Repeat exactly the stretch of lines that starts with the one containing "L3: 6.8uH (W19, W20) -> 10uH (W19, W20)" and ends with the last line of the material. Leave out pictures.

☆ ☆ ☆ ☆

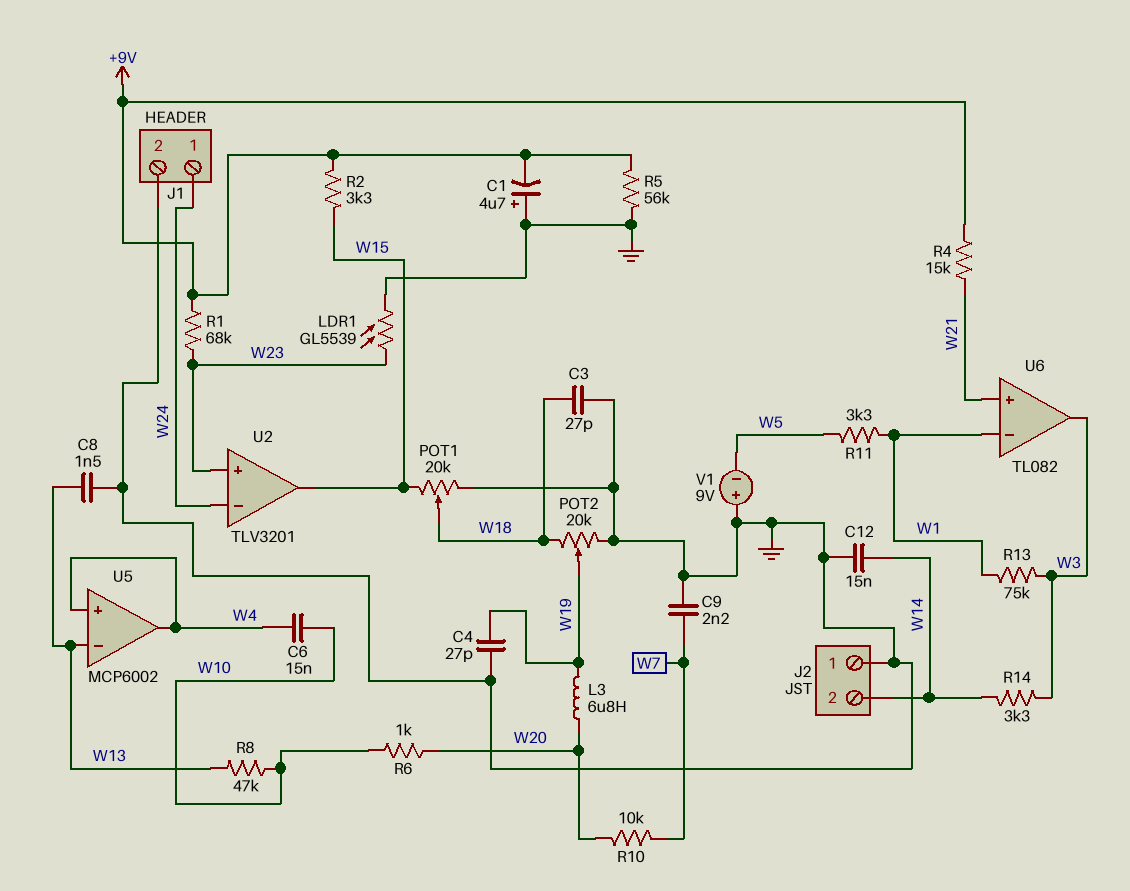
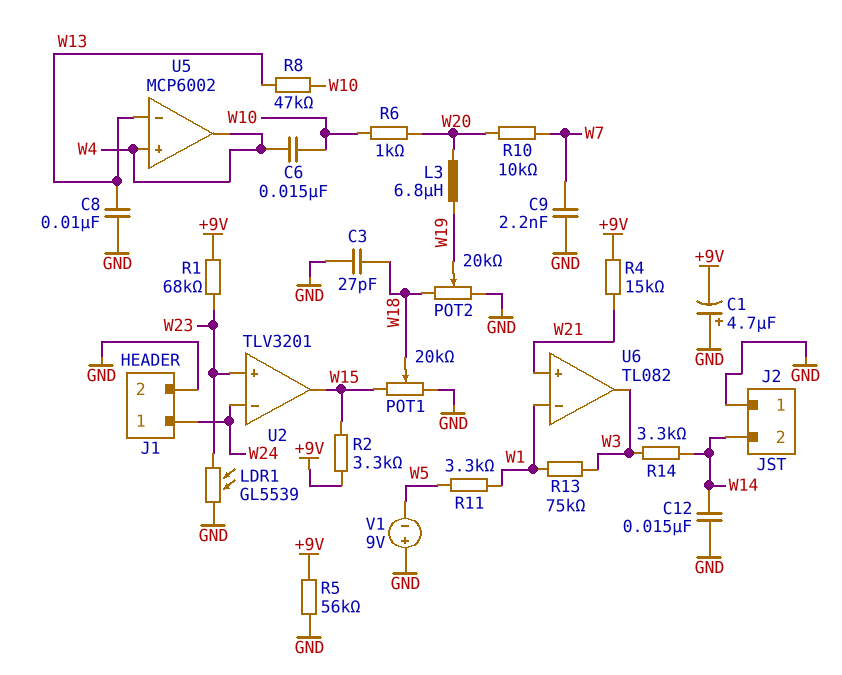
C4: 27pF (GND, W19) -> none
C8: 1.5nF (GND, W13) -> 10nF (GND, W13)

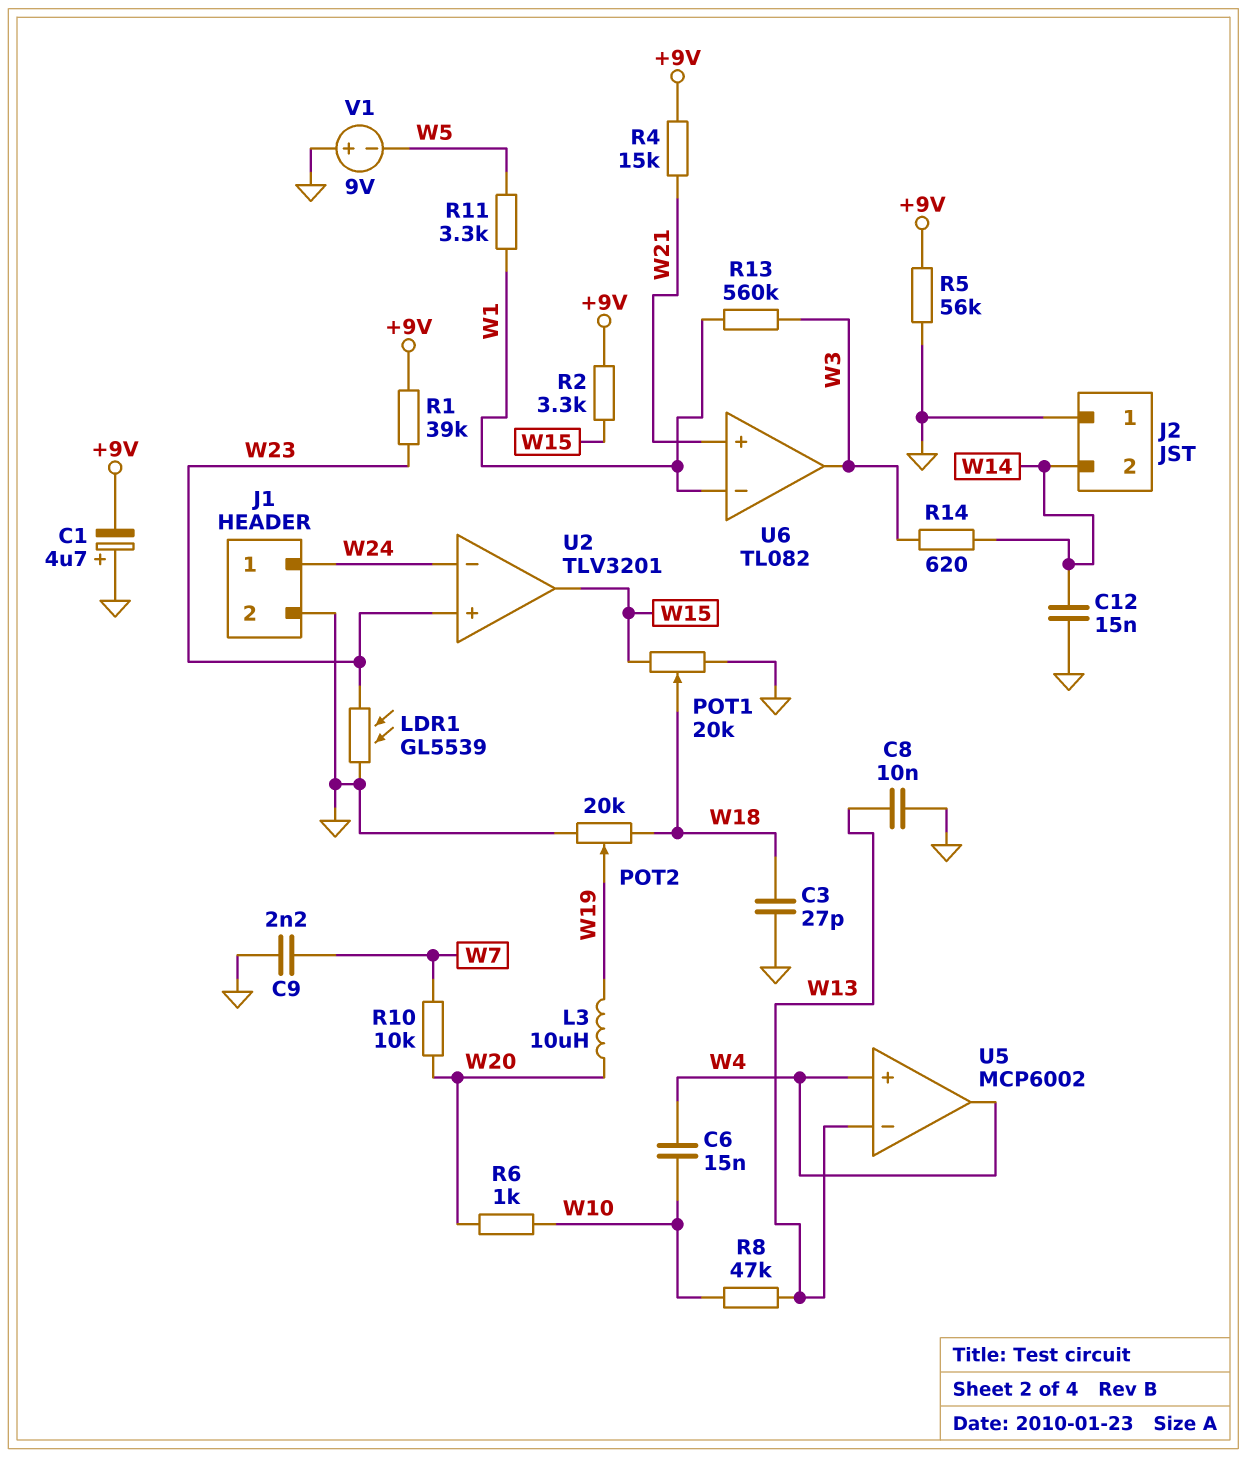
L3: 6.8uH (W19, W20) -> 10uH (W19, W20)
R1: 68k (+9V, W23) -> 39k (+9V, W23)
R13: 75k (W1, W3) -> 560k (W1, W3)
R14: 3.3k (W3, W14) -> 620 (W3, W14)

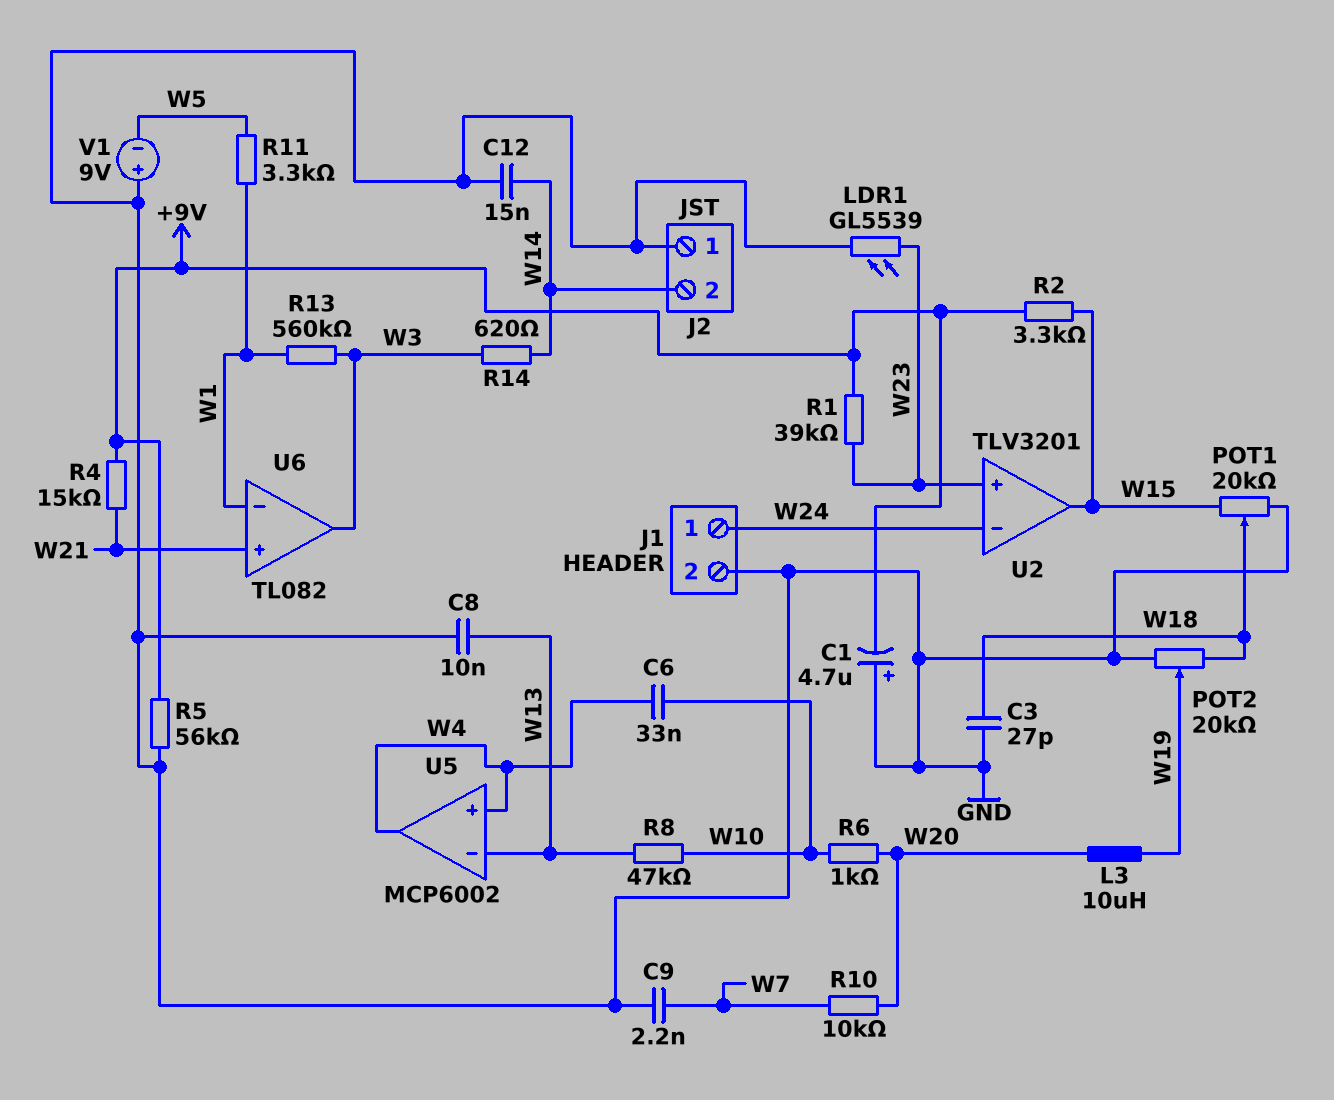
C6: 15nF (W4, W10) -> 33nF (W4, W10)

☆ ☆ ☆ ☆

_OUTPUT OF THE EXERCISE:_
L3: 6.8uH (W19, W20) -> 10uH (W19, W20)
R1: 68k (+9V, W23) -> 39k (+9V, W23)
R13: 75k (W1, W3) -> 560k (W1, W3)
R14: 3.3k (W3, W14) -> 620 (W3, W14)

C6: 15nF (W4, W10) -> 33nF (W4, W10)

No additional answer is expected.